What you need to do.
Repeat the data word for word, excluding every picture.

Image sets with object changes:
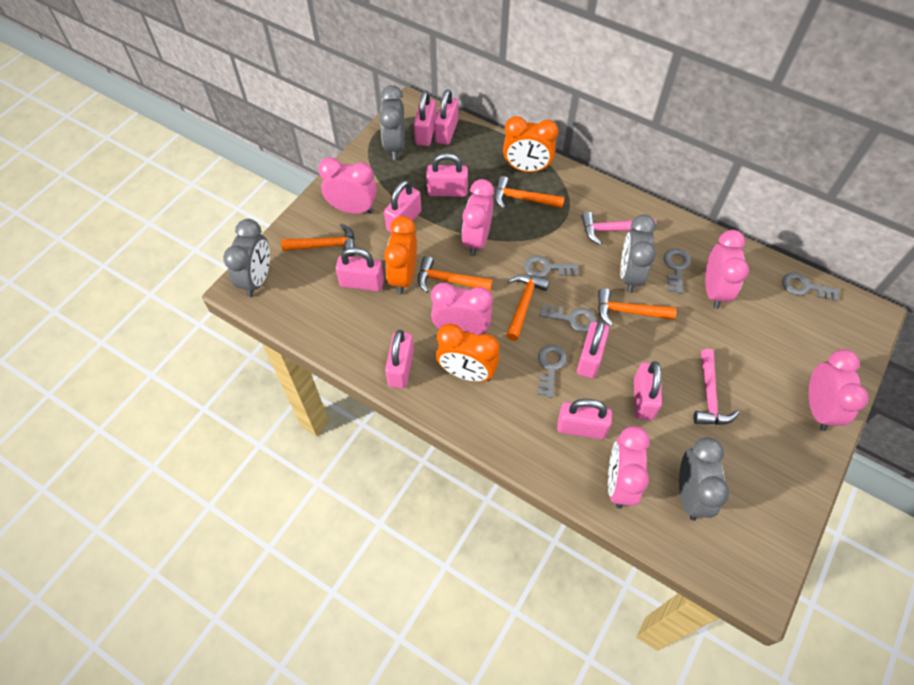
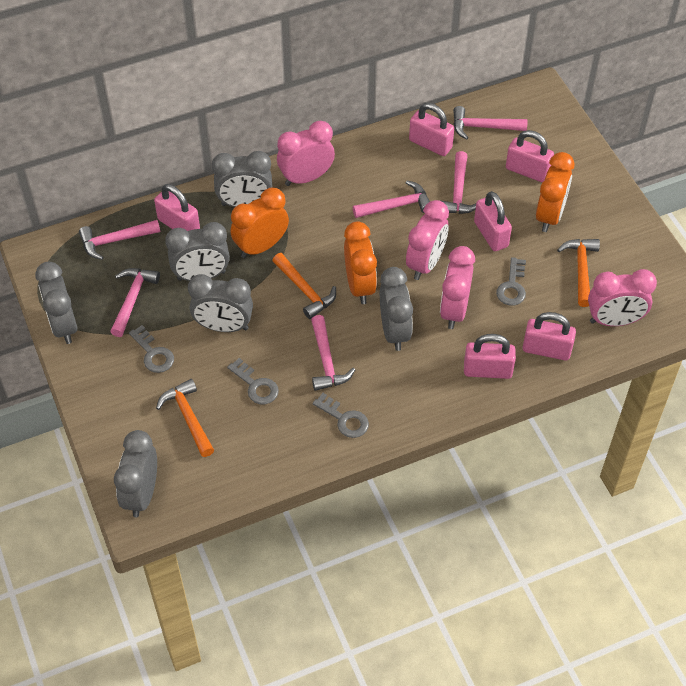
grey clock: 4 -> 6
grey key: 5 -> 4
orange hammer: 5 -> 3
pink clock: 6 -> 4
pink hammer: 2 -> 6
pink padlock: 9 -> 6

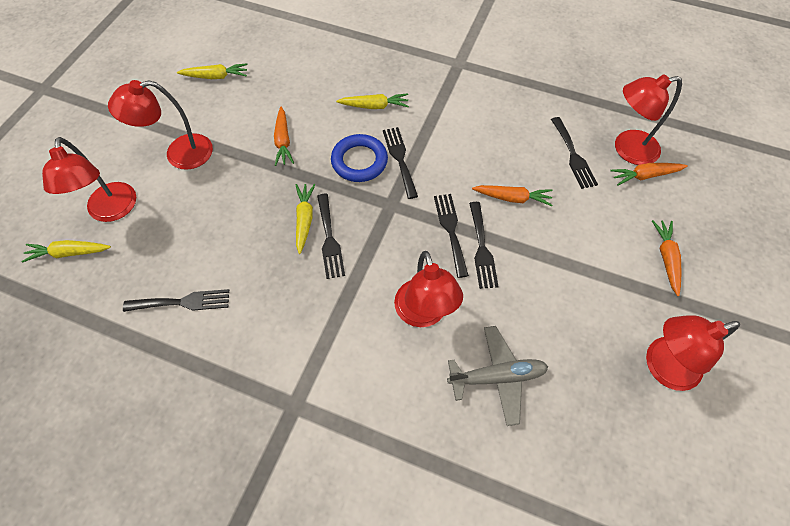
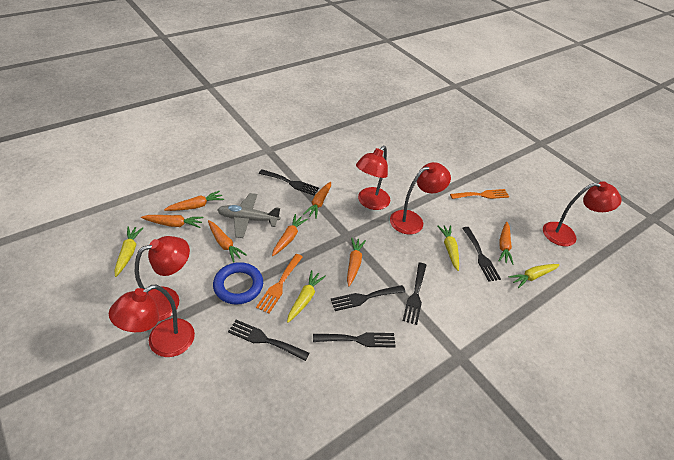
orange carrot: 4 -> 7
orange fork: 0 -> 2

Solution to this task.
grey clock: 4 -> 6
grey key: 5 -> 4
orange hammer: 5 -> 3
pink clock: 6 -> 4
pink hammer: 2 -> 6
pink padlock: 9 -> 6

orange carrot: 4 -> 7
orange fork: 0 -> 2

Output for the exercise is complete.